◆ **WRITTEN REQUEST**: Please report every line in the data below that contains the string "kern", copying each such line in full.

-=-=-=-=-

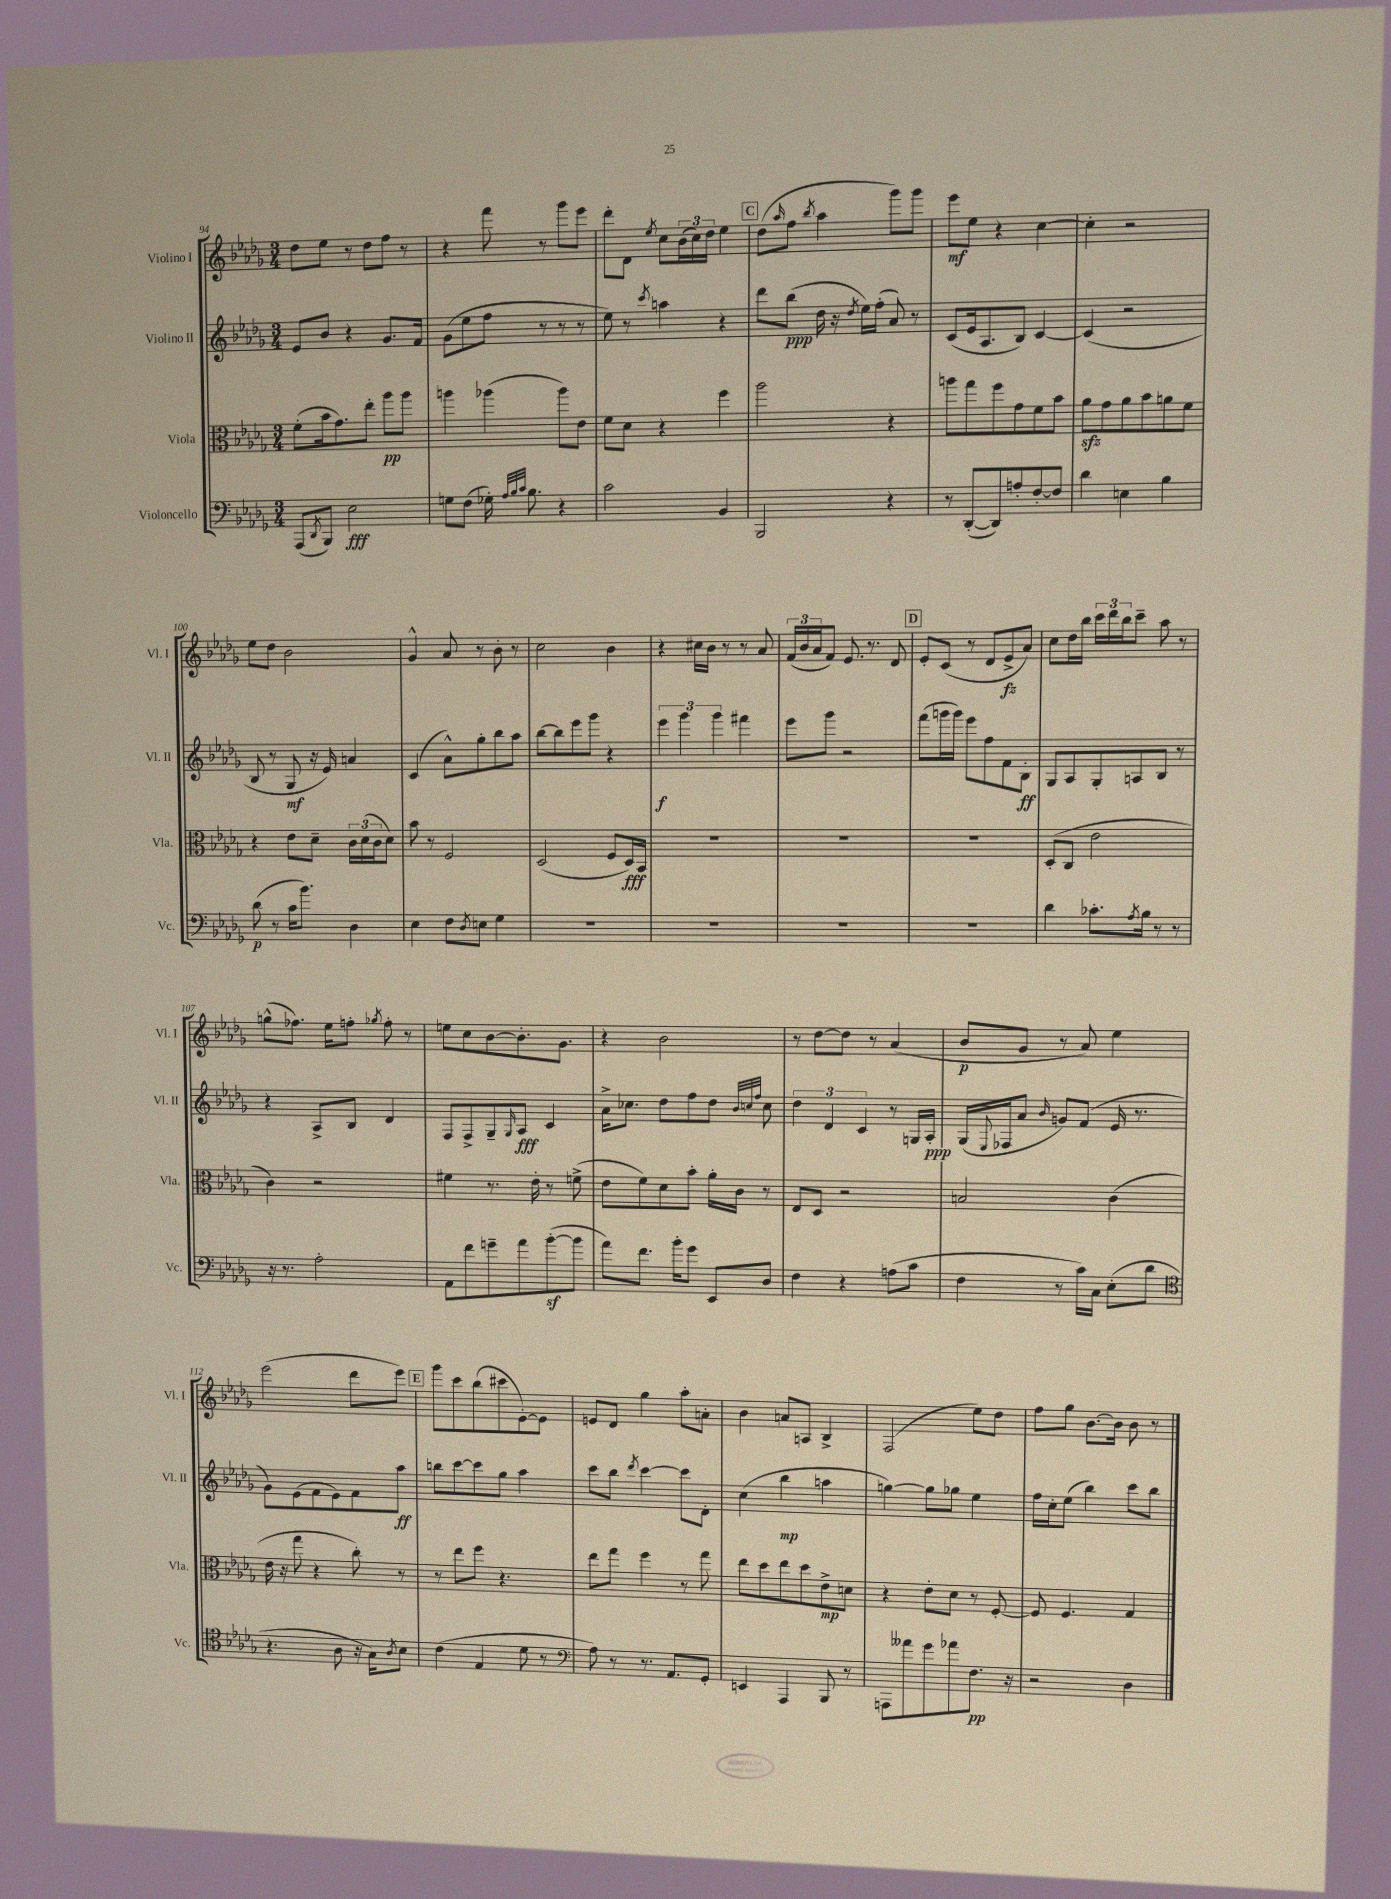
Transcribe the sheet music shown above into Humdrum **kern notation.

**kern	**kern	**kern	**kern
*staff4	*staff3	*staff2	*staff1
*clefF4	*clefC3	*clefG2	*clefG2
*k[b-e-a-d-g-]	*k[b-e-a-d-g-]	*k[b-e-a-d-g-]	*k[b-e-a-d-g-]
*M3/4	*M3/4	*M3/4	*M3/4
(8AAA-	(8f'	8e-	8dd-
8qDD-	.	.	.
8BBB-)	16b-	8b-	8ee-
.	8.g-)	.	.
2E-	.	4r	8r
.	8ee-'	.	8dd-
.	8aa-	8.g-	8ff
.	8aa-	.	8r
.	.	16f	.
=	=	=	=
8G	4aa	(8g-	4r
(8F	.	8ee-	.
16G-')	(4aa-	8ff	8fff
32qqA-	.	.	.
32qqB-	.	.	.
32qqc	.	.	.
8.B-	.	.	.
.	.	8r	8r
4r	8aa-)	8r	8ggg-
.	8e-	8r	8eee-
=	=	=	=
2c	8f	8ee-)	8ddd-'
.	8d-	8r	8d-
.	.	8qccc	8qee-
.	4r	4aa	8cc
.	.	.	(24b-
.	.	.	24cc)
.	.	.	24dd-
4BB-	4ff	4r	4ee-
=	=	=	=
2BBB-	2aa-	8ddd-	(8dd-
.	.	.	16qqaa-
.	.	(8bb-	8ff
.	.	.	8qbb-
.	.	16dd-	4aa-
.	.	16r	.
.	.	8qdd-	.
.	.	16ee-)	.
.	.	(16ff'	.
4r	4r	8a-)	8ggg-)
.	.	8r	8ggg-
=	=	=	=
8r	8aa	(8c	8eee-
([8DD-'	8gg-	16e-	8ee-
.	.	8.A-	.
8DD-])	8ff	.	4r
8A'	8g-	8B-)	.
[8F'	8f	[4c	[4cc
8F]	8b-	.	.
=	=	=	=
4d-	8a-	(4c]	4cc']
.	8g-	.	.
4E	8a-	2r	2r
.	8b-	.	.
4B-	8a	.	.
.	8f	.	.
=	=	=	=
(8d-	4r	8B-	8ee-
8r	.	8r	8dd-
16c	8e-	8G-	2b-
8.b-)	.	.	.
.	8d-~	16r	.
.	.	16e-)	.
4D-	24c	4a	.
.	(24d-	.	.
.	24c	.	.
.	8d-)	.	.
=	=	=	=
4E-	8b-	(4c	4g-^^
.	8r	.	.
8F	2F	8a-^^)	8a-
8qD-	.	.	.
8E	.	8gg-'	8r
4G-	.	8bb-	8b-'
.	.	8aa-	8r
=	=	=	=
2.r	(2D-	[8bb-	2cc
.	.	8bb-]	.
.	.	8eee-	.
.	.	8ggg-	.
.	8F	4r	4b-
.	16D-)	.	.
.	16BB-	.	.
=	=	=	=
2.r	2.r	6eee-	4r
.	.	6ggg-	.
.	.	.	16cc#
.	.	.	16b-
.	.	6ggg-	.
.	.	.	8r
.	.	4fff#	8r
.	.	.	8a-
=	=	=	=
2.r	2.r	8eee-	(24f
.	.	.	24b-
.	.	.	24a-
.	.	8ggg-	8f)
.	.	2r	8.e-
.	.	.	8.r
.	.	.	8d-
=	=	=	=
2.r	2.r	(8fff	8e-'
.	.	16ggg	(8c
.	.	16ggg)	.
.	.	8eee-	8r
.	.	8ff	8d-
.	.	8f	8e-^
.	.	8B-'	8a-)
=	=	=	=
4d-	(8D-'	8G-	8cc
.	8C	8A-	16dd-
.	.	.	16bb-
8.c-'	2e-	8G-'	24ccc
.	.	.	24ddd-
.	.	.	24bb-
.	.	8A	8ccc~
8qA-	.	.	.
16B-	.	.	.
8r	.	8B-	8aa-
8r	.	8r	8r
=	=	=	=
16r	4c)	4r	(8gg^^
8.r	.	.	.
.	.	.	8.ff-)
2A-'	2r	8A-^	.
.	.	.	16ee-
.	.	8B-	8ff'
.	.	.	8qgg-
.	.	4d-	8ff'
.	.	.	8r
=	=	=	=
8AA-	4f#	8F	8ee
8f	.	8F^	8cc
8g~	8.r	8G-~	[8b-
.	.	16qqG-	.
8a-	.	8A-	8.b-']
.	16e-'	.	.
([8b-'	8r	4c	.
.	.	.	8.g-
8b-]	(8f^	.	.
=	=	=	=
8a-)	8e-	16a-^	4r
.	.	8.cc-	.
8.f	8f)	.	.
.	8d-	8dd-	2b-
16b-'	.	.	.
8g-	8b-'	8ff	.
8EE-	16a-'	8dd-	.
.	16c	.	.
.	.	32qqb-	.
.	.	32qqcc	.
.	.	32qqff	.
8D-	8r	8cc	.
=	=	=	=
4F	8E-	6dd-	8r
.	8D-	.	[8dd-
.	.	6d-	.
4r	2r	.	8dd-]
.	.	6c	.
.	.	.	8r
(8A	.	8r	(4a-
8c	.	16G	.
.	.	16A-'	.
=	=	=	=
4F	2B	(16G-	8b-
.	.	8qqE-	.
.	.	16F-	.
.	.	8a-	8g-
.	.	16qqb-	.
8r	.	8g)	8r
16c)	.	(8f	8a-)
16C	.	.	.
(8E-'	(4c	16e-	4ee-
.	.	8.r	.
8d-	.	.	.
=	=	=	=
*clefC4	*	*	*
4.r	16e-	8g-)	(2eee-
.	16r	.	.
.	8gg-	(8e-	.
.	4r	8f	.
8A-	.	8e-)	.
16r	8cc')	8f	8ddd-
16G-)	.	.	.
8qA-	.	.	.
8B-	8r	8aa-	8eee-)
=	=	=	=
(4c	8r	8bb	8ggg-
.	8ee-	[8ccc	8ccc
4E-	8ff	8ccc]	(8bb-
.	4.r	8gg-	8ccc#
8d-	.	4aa-	[8e-')
8r	.	.	8e-]
=	=	=	=
*clefF4	*	*	*
8A-)	8ee-	8ccc	8e
8r	8gg-	8bb-	8d-
.	.	8qddd-	.
8.r	4ff	[4ccc	4gg-
8.AA-	.	.	.
.	8r	8ccc]	8aa-'
8GG-'	8gg-	8d-'	8a'
=	=	=	=
4EE	8ee-	(4cc	4b-
.	8dd-	.	.
4AAA-	8ee-	4bb-	8a
.	8dd-	.	8A
8BBB-	8e-^	4aa	4B-^
8r	8d	.	.
=	=	=	=
8AAA	4r	[4gg)	(2F
8a--	.	.	.
8g-	8e-'	8gg]	.
8a-	8d-	8gg-	.
8.F	8r	4ee-	8ee-)
.	[8F'	.	8dd-
16r	.	.	.
=	=	=	=
2r	8F]	16ff	8ff
.	.	16cc'	.
.	4.F	(8ee-	8gg-
.	.	4bb-)	[8.b-
.	.	.	16b-]
4D-	4G-	8ccc	8b-
.	.	8bb-	8r
==	==	==	==
*-	*-	*-	*-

-=-=-=-=-

◆ **RESPONSE FOR THIS EXERCISE**:
Transcribe the sheet music shown above into Humdrum **kern notation.
**kern	**kern	**kern	**kern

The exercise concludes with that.